Compute how many lines in the records below contain the string "orange" and give that number without other output.
▬▬▬▬▬▬
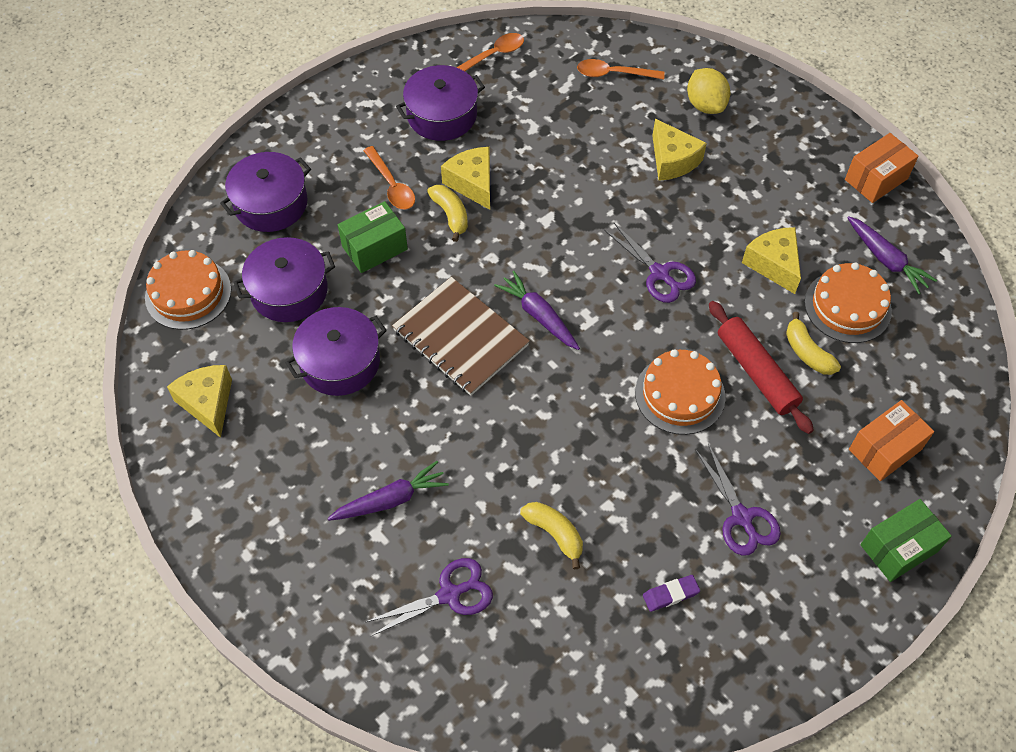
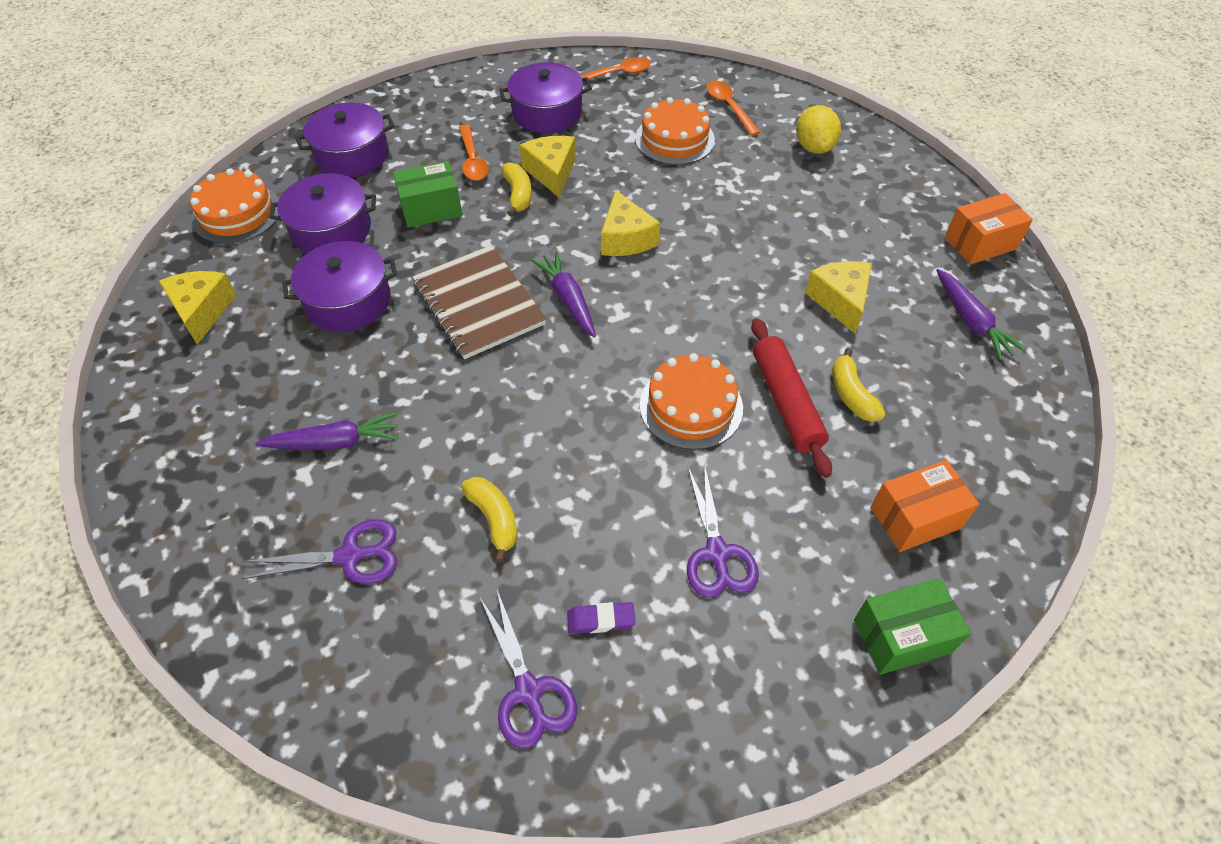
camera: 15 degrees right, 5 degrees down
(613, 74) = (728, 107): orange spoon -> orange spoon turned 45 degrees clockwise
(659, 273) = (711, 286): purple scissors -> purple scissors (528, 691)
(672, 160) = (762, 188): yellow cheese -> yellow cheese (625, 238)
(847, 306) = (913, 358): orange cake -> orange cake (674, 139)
▬▬▬▬▬▬
### Written response
2